### WHAT TO PRODUCE
What is needed is an exact copy of every line in the listing.

### DATASET RECORDS

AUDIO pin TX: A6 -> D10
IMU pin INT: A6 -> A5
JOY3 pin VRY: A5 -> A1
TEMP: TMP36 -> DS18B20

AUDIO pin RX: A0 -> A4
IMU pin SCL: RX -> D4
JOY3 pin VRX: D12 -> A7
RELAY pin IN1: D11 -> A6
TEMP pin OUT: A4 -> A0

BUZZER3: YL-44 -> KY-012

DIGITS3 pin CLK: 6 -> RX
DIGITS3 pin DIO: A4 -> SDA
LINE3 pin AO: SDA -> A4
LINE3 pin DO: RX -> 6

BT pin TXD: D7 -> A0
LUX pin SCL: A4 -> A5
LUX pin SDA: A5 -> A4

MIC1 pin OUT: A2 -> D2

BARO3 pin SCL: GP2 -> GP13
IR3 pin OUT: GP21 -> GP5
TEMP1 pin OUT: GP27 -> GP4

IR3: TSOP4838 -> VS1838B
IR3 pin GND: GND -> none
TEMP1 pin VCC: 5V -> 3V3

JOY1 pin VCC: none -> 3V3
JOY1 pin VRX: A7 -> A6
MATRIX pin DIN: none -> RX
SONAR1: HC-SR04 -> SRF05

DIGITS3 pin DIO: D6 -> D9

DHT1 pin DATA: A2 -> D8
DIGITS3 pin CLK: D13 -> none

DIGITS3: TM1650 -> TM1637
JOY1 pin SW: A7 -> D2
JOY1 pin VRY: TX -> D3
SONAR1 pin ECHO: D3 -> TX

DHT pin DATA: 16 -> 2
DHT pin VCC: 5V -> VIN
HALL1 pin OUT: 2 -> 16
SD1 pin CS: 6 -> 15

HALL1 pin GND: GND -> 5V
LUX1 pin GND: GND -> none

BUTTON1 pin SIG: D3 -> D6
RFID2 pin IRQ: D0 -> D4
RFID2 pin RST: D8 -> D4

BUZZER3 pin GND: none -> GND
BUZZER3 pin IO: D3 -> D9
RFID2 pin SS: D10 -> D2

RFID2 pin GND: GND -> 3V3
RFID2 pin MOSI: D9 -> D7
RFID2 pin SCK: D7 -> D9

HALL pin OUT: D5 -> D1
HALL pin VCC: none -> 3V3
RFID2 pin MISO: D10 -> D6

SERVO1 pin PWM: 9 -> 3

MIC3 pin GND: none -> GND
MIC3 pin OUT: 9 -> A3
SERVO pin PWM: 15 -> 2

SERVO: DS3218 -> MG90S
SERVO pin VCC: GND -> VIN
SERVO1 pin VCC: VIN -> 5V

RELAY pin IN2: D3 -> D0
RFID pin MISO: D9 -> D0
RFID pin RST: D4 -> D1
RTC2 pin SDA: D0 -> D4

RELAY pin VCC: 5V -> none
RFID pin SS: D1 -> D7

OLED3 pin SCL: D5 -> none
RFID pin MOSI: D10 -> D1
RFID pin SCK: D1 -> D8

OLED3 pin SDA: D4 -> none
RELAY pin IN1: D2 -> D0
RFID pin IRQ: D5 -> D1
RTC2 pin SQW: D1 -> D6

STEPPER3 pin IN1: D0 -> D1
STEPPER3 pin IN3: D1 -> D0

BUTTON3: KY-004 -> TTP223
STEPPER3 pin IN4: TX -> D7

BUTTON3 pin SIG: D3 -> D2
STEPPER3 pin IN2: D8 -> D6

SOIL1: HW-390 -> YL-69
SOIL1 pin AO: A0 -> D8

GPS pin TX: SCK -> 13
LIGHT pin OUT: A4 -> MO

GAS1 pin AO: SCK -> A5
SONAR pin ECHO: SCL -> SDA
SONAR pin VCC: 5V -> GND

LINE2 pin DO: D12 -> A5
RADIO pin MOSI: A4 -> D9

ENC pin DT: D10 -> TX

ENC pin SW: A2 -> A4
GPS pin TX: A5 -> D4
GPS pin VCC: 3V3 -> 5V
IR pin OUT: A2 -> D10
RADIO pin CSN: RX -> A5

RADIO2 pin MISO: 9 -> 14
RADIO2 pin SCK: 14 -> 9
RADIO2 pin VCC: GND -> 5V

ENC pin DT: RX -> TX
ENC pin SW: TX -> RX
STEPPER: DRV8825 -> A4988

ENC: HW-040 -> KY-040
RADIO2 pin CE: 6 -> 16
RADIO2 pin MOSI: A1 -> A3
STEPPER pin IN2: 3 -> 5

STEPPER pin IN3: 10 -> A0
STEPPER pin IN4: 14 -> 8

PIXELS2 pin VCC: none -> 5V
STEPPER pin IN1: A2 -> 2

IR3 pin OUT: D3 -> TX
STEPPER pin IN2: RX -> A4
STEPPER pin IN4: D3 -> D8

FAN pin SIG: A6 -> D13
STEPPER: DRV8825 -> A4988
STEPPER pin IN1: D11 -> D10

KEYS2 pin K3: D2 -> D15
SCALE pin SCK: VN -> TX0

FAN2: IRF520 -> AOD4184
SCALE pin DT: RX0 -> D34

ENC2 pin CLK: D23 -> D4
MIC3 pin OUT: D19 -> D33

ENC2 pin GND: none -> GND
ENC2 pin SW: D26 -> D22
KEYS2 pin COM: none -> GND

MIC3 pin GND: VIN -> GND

### OUTPUT BELOW
AUDIO pin TX: A6 -> D10
IMU pin INT: A6 -> A5
JOY3 pin VRY: A5 -> A1
TEMP: TMP36 -> DS18B20

AUDIO pin RX: A0 -> A4
IMU pin SCL: RX -> D4
JOY3 pin VRX: D12 -> A7
RELAY pin IN1: D11 -> A6
TEMP pin OUT: A4 -> A0

BUZZER3: YL-44 -> KY-012

DIGITS3 pin CLK: 6 -> RX
DIGITS3 pin DIO: A4 -> SDA
LINE3 pin AO: SDA -> A4
LINE3 pin DO: RX -> 6

BT pin TXD: D7 -> A0
LUX pin SCL: A4 -> A5
LUX pin SDA: A5 -> A4

MIC1 pin OUT: A2 -> D2

BARO3 pin SCL: GP2 -> GP13
IR3 pin OUT: GP21 -> GP5
TEMP1 pin OUT: GP27 -> GP4

IR3: TSOP4838 -> VS1838B
IR3 pin GND: GND -> none
TEMP1 pin VCC: 5V -> 3V3

JOY1 pin VCC: none -> 3V3
JOY1 pin VRX: A7 -> A6
MATRIX pin DIN: none -> RX
SONAR1: HC-SR04 -> SRF05

DIGITS3 pin DIO: D6 -> D9

DHT1 pin DATA: A2 -> D8
DIGITS3 pin CLK: D13 -> none

DIGITS3: TM1650 -> TM1637
JOY1 pin SW: A7 -> D2
JOY1 pin VRY: TX -> D3
SONAR1 pin ECHO: D3 -> TX

DHT pin DATA: 16 -> 2
DHT pin VCC: 5V -> VIN
HALL1 pin OUT: 2 -> 16
SD1 pin CS: 6 -> 15

HALL1 pin GND: GND -> 5V
LUX1 pin GND: GND -> none

BUTTON1 pin SIG: D3 -> D6
RFID2 pin IRQ: D0 -> D4
RFID2 pin RST: D8 -> D4

BUZZER3 pin GND: none -> GND
BUZZER3 pin IO: D3 -> D9
RFID2 pin SS: D10 -> D2

RFID2 pin GND: GND -> 3V3
RFID2 pin MOSI: D9 -> D7
RFID2 pin SCK: D7 -> D9

HALL pin OUT: D5 -> D1
HALL pin VCC: none -> 3V3
RFID2 pin MISO: D10 -> D6

SERVO1 pin PWM: 9 -> 3

MIC3 pin GND: none -> GND
MIC3 pin OUT: 9 -> A3
SERVO pin PWM: 15 -> 2

SERVO: DS3218 -> MG90S
SERVO pin VCC: GND -> VIN
SERVO1 pin VCC: VIN -> 5V

RELAY pin IN2: D3 -> D0
RFID pin MISO: D9 -> D0
RFID pin RST: D4 -> D1
RTC2 pin SDA: D0 -> D4

RELAY pin VCC: 5V -> none
RFID pin SS: D1 -> D7

OLED3 pin SCL: D5 -> none
RFID pin MOSI: D10 -> D1
RFID pin SCK: D1 -> D8

OLED3 pin SDA: D4 -> none
RELAY pin IN1: D2 -> D0
RFID pin IRQ: D5 -> D1
RTC2 pin SQW: D1 -> D6

STEPPER3 pin IN1: D0 -> D1
STEPPER3 pin IN3: D1 -> D0

BUTTON3: KY-004 -> TTP223
STEPPER3 pin IN4: TX -> D7

BUTTON3 pin SIG: D3 -> D2
STEPPER3 pin IN2: D8 -> D6

SOIL1: HW-390 -> YL-69
SOIL1 pin AO: A0 -> D8

GPS pin TX: SCK -> 13
LIGHT pin OUT: A4 -> MO

GAS1 pin AO: SCK -> A5
SONAR pin ECHO: SCL -> SDA
SONAR pin VCC: 5V -> GND

LINE2 pin DO: D12 -> A5
RADIO pin MOSI: A4 -> D9

ENC pin DT: D10 -> TX

ENC pin SW: A2 -> A4
GPS pin TX: A5 -> D4
GPS pin VCC: 3V3 -> 5V
IR pin OUT: A2 -> D10
RADIO pin CSN: RX -> A5

RADIO2 pin MISO: 9 -> 14
RADIO2 pin SCK: 14 -> 9
RADIO2 pin VCC: GND -> 5V

ENC pin DT: RX -> TX
ENC pin SW: TX -> RX
STEPPER: DRV8825 -> A4988

ENC: HW-040 -> KY-040
RADIO2 pin CE: 6 -> 16
RADIO2 pin MOSI: A1 -> A3
STEPPER pin IN2: 3 -> 5

STEPPER pin IN3: 10 -> A0
STEPPER pin IN4: 14 -> 8

PIXELS2 pin VCC: none -> 5V
STEPPER pin IN1: A2 -> 2

IR3 pin OUT: D3 -> TX
STEPPER pin IN2: RX -> A4
STEPPER pin IN4: D3 -> D8

FAN pin SIG: A6 -> D13
STEPPER: DRV8825 -> A4988
STEPPER pin IN1: D11 -> D10

KEYS2 pin K3: D2 -> D15
SCALE pin SCK: VN -> TX0

FAN2: IRF520 -> AOD4184
SCALE pin DT: RX0 -> D34

ENC2 pin CLK: D23 -> D4
MIC3 pin OUT: D19 -> D33

ENC2 pin GND: none -> GND
ENC2 pin SW: D26 -> D22
KEYS2 pin COM: none -> GND

MIC3 pin GND: VIN -> GND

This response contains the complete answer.